**Exercise**
With the material below, print exactly the lines between the line holding "recoloured | YellowPot" and the line holding "moved | YellowBowlingPin", inclusive. Add nothing else.

______________________________

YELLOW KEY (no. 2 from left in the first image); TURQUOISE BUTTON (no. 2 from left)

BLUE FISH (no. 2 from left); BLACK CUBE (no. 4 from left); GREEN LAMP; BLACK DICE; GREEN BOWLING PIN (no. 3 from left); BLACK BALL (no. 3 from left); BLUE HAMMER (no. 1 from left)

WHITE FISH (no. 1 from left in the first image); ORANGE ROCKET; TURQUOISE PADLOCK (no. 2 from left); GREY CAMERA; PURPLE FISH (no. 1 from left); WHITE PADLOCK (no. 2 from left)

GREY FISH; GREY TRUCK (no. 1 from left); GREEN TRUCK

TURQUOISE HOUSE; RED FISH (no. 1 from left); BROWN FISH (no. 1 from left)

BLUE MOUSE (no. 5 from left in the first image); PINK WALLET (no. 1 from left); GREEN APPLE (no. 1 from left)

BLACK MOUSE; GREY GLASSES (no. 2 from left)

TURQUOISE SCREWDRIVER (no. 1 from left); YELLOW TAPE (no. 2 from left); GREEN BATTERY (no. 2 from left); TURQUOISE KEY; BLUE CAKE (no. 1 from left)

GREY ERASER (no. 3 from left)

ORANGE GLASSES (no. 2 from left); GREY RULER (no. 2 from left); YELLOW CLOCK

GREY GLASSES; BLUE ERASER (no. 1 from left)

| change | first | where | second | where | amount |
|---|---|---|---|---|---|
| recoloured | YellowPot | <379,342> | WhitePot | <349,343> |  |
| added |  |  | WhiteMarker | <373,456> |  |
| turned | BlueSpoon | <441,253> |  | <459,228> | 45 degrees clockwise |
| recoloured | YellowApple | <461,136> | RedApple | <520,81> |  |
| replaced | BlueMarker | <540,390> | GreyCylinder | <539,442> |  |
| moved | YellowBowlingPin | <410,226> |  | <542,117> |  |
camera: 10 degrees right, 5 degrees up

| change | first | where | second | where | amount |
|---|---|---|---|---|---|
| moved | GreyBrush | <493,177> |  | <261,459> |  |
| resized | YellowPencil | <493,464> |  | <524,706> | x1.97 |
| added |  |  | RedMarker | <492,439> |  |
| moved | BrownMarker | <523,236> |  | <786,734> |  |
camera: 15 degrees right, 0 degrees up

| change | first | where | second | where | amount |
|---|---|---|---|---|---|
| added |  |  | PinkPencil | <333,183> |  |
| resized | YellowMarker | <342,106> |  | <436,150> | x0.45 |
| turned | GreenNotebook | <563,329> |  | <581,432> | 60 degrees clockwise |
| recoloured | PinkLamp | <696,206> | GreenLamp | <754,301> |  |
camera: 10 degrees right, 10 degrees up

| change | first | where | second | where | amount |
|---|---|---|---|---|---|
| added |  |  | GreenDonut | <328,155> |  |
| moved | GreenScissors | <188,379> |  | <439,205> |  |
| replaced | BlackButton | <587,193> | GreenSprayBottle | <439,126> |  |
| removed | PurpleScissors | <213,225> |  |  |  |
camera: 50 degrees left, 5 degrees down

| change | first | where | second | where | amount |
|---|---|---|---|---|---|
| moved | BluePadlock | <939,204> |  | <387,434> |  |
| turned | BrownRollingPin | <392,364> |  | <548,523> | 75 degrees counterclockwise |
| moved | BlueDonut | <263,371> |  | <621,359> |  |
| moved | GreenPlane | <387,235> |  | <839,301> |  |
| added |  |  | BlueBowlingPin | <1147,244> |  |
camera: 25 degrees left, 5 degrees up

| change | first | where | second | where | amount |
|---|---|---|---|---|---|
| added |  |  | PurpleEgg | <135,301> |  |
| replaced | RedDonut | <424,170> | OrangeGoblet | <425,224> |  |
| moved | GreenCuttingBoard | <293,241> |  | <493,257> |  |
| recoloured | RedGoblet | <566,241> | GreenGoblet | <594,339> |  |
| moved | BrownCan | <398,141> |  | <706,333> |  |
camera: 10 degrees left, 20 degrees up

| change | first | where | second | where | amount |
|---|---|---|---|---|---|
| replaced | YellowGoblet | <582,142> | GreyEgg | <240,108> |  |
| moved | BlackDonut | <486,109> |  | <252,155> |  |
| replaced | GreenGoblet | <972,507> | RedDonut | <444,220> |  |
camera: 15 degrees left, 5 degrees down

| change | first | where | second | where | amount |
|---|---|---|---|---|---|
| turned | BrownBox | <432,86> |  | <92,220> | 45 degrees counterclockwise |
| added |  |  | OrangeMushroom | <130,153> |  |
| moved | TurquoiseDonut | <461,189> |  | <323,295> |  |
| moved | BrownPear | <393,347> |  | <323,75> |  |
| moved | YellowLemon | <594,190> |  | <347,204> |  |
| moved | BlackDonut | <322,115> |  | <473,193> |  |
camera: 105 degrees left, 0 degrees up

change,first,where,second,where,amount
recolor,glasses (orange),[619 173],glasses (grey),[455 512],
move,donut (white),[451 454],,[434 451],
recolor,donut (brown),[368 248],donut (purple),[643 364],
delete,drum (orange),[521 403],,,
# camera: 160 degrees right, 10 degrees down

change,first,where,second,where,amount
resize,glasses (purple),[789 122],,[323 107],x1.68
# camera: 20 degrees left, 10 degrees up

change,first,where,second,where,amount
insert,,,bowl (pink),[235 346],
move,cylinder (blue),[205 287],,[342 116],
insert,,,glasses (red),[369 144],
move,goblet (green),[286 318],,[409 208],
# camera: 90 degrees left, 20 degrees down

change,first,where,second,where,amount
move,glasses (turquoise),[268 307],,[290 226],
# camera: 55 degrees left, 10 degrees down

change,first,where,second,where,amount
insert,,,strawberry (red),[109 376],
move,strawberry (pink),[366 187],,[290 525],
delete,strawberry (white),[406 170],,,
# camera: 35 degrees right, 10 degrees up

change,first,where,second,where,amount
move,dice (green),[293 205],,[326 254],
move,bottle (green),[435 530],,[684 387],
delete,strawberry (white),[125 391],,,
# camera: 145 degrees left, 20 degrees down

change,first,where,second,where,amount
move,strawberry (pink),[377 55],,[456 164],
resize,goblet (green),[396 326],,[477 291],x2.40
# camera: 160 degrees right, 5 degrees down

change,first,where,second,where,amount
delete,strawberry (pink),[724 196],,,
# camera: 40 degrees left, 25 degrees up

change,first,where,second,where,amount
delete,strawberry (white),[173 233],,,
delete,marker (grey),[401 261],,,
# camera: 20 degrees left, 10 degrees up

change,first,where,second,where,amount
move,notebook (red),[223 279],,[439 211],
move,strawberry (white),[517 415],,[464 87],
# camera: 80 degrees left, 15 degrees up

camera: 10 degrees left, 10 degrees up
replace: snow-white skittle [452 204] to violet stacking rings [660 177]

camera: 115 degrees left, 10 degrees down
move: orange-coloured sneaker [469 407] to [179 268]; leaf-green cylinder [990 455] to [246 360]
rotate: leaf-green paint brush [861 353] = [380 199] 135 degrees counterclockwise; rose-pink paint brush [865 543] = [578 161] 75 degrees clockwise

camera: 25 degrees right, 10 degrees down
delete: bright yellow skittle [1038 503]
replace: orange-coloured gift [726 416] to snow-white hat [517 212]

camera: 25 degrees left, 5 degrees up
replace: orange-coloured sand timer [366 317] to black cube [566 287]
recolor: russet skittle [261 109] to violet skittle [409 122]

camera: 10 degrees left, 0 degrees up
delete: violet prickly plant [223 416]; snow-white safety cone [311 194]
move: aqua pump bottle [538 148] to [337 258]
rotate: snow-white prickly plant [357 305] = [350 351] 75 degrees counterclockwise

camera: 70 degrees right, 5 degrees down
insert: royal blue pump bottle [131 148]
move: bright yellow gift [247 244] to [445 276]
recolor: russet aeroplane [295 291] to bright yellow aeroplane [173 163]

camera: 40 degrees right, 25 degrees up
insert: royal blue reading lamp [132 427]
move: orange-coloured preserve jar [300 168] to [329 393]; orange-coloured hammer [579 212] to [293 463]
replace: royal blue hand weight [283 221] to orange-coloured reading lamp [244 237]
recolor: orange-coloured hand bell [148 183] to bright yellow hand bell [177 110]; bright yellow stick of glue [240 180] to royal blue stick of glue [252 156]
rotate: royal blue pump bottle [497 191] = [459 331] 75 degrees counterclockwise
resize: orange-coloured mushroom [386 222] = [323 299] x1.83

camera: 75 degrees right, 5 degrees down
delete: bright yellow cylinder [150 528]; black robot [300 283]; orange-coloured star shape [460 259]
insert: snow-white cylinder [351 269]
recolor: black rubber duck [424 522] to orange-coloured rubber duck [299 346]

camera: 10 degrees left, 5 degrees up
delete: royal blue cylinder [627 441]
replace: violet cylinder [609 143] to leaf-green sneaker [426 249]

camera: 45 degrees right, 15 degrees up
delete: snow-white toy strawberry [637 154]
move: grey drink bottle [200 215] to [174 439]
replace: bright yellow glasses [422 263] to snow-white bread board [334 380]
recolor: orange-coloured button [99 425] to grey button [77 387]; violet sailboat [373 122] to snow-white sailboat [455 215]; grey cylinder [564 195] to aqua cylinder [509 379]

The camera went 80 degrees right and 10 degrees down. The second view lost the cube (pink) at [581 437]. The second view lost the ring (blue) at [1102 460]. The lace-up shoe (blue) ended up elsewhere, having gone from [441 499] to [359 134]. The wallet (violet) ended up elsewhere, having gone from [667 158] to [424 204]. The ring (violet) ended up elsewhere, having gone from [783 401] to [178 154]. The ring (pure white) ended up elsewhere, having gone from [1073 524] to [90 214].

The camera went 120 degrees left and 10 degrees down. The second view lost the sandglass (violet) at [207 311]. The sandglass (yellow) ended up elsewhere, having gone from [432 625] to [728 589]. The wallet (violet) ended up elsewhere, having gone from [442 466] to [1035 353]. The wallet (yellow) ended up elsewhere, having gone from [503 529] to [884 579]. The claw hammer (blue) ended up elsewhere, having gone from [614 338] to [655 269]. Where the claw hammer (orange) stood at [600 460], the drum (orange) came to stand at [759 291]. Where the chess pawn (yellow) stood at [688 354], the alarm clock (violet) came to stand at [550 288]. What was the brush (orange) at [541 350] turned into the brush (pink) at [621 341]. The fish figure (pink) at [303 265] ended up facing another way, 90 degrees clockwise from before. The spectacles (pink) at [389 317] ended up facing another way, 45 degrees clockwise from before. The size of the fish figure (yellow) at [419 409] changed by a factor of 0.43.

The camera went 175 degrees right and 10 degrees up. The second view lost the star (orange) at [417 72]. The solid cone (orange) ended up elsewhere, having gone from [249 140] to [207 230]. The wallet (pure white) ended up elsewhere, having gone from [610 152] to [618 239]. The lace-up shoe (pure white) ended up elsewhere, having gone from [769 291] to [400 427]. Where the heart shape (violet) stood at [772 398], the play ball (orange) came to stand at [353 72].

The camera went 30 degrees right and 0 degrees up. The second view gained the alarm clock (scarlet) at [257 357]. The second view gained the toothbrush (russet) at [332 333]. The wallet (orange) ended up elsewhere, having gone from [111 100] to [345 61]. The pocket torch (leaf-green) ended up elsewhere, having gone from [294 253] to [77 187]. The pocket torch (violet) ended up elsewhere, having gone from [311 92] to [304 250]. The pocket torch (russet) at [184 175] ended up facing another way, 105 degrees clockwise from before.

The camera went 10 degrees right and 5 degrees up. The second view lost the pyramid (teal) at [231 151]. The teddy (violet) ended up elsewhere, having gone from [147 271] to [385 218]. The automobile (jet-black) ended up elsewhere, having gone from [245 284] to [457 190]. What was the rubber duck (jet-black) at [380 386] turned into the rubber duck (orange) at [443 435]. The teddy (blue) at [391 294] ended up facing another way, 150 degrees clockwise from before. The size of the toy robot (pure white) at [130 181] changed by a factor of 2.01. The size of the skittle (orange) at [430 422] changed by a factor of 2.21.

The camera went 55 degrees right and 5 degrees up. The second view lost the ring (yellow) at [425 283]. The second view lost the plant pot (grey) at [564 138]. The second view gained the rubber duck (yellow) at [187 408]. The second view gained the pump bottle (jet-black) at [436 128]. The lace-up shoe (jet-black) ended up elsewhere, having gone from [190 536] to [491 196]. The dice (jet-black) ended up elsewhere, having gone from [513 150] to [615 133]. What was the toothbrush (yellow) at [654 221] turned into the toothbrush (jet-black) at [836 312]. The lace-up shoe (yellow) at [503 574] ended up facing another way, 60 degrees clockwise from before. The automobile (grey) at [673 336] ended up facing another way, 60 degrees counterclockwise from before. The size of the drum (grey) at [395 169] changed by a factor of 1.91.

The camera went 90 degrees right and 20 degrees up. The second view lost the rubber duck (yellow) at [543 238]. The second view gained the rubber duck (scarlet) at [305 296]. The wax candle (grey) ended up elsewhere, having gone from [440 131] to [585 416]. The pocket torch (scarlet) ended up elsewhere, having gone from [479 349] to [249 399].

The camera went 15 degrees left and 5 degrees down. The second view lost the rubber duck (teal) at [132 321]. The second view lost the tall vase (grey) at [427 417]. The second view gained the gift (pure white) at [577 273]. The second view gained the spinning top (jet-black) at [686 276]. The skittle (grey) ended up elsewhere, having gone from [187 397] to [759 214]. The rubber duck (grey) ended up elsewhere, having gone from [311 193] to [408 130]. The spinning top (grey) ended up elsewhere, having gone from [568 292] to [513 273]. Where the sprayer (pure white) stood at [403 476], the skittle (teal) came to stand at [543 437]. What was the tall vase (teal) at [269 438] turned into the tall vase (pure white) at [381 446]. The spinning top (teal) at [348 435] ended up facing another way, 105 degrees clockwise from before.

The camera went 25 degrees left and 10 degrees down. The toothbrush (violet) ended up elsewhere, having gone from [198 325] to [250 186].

______________________________

**Reply**
| recoloured | YellowPot | <379,342> | WhitePot | <349,343> |  |
| added |  |  | WhiteMarker | <373,456> |  |
| turned | BlueSpoon | <441,253> |  | <459,228> | 45 degrees clockwise |
| recoloured | YellowApple | <461,136> | RedApple | <520,81> |  |
| replaced | BlueMarker | <540,390> | GreyCylinder | <539,442> |  |
| moved | YellowBowlingPin | <410,226> |  | <542,117> |  |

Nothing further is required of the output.